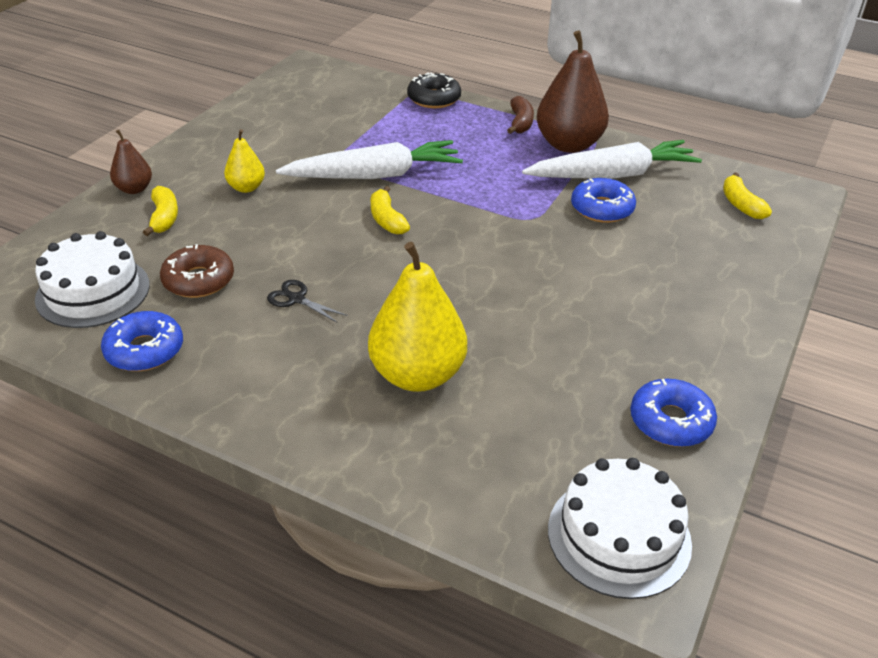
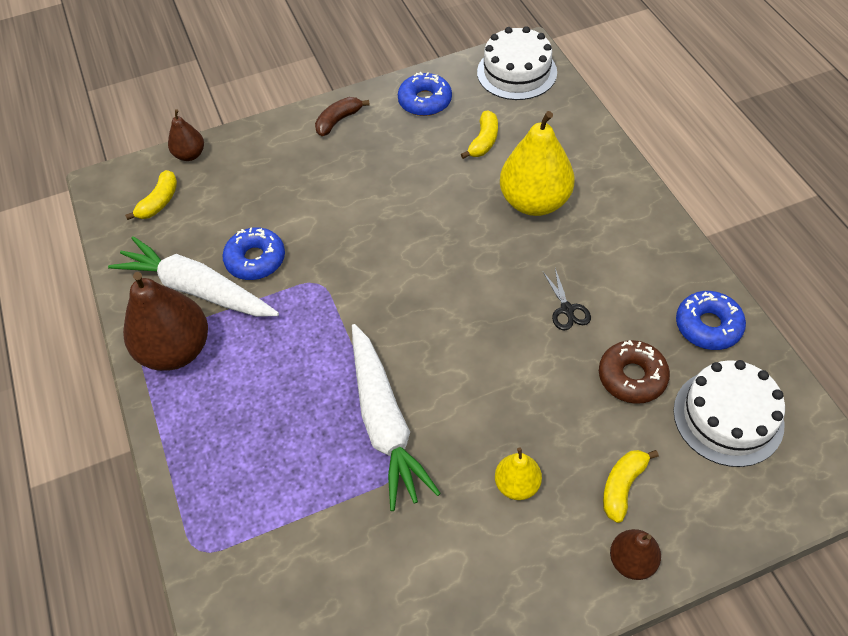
camera: 135 degrees left, 15 degrees up
(374, 175) = (385, 422): white carrot -> white carrot turned 135 degrees counterclockwise
(387, 219) = (428, 354): yellow banana -> yellow banana (483, 141)
(434, 99) = (198, 522): black donut -> none
(520, 123) = (172, 413): brown banana -> brown banana (338, 121)
(787, 245) = (190, 155): none -> brown pear

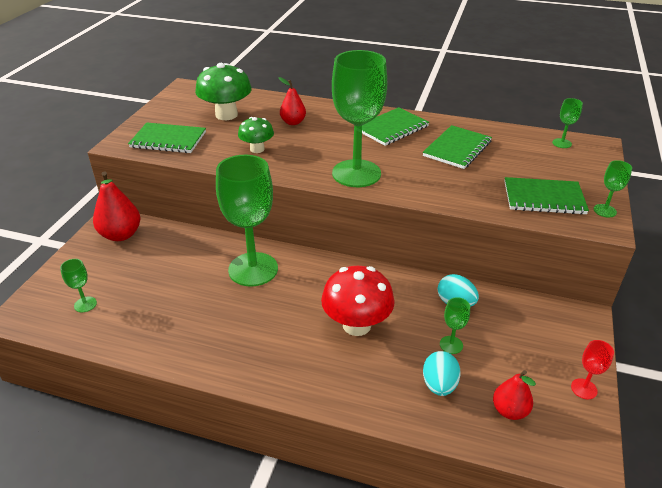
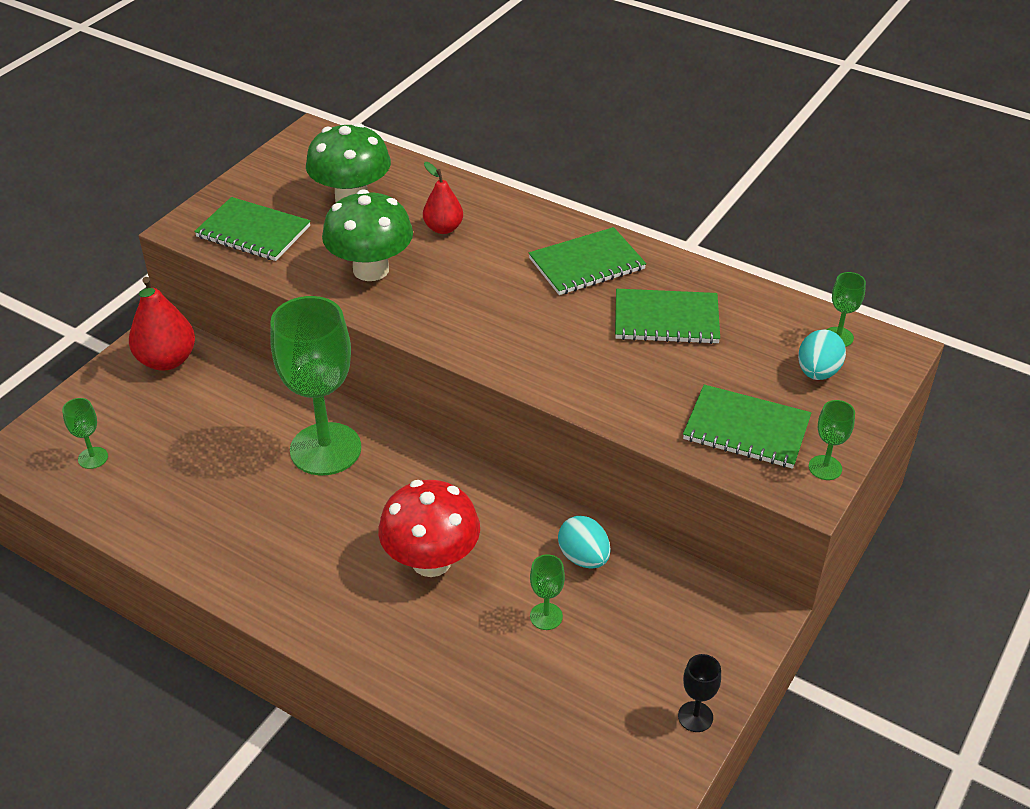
camera: 15 degrees right, 5 degrees up
(257, 149) = (371, 269): green mushroom -> green mushroom, size x1.68
(356, 173) = (493, 337): green goblet -> none
(439, 385) = (502, 667): turquoise egg -> turquoise egg (817, 372)
(457, 149) = (666, 319): green notebook -> green notebook turned 45 degrees clockwise
(509, 411) = (577, 722): red pear -> none
(584, 389) = (695, 717): red goblet -> black goblet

-------------------------

The lines to restate word for word run from the line that contains "(520, 123) = (172, 413): brown" through the end of the entries above, both ends included. Leave out all pictures and write nothing else.

(520, 123) = (172, 413): brown banana -> brown banana (338, 121)
(787, 245) = (190, 155): none -> brown pear

camera: 15 degrees right, 5 degrees up
(257, 149) = (371, 269): green mushroom -> green mushroom, size x1.68
(356, 173) = (493, 337): green goblet -> none
(439, 385) = (502, 667): turquoise egg -> turquoise egg (817, 372)
(457, 149) = (666, 319): green notebook -> green notebook turned 45 degrees clockwise
(509, 411) = (577, 722): red pear -> none
(584, 389) = (695, 717): red goblet -> black goblet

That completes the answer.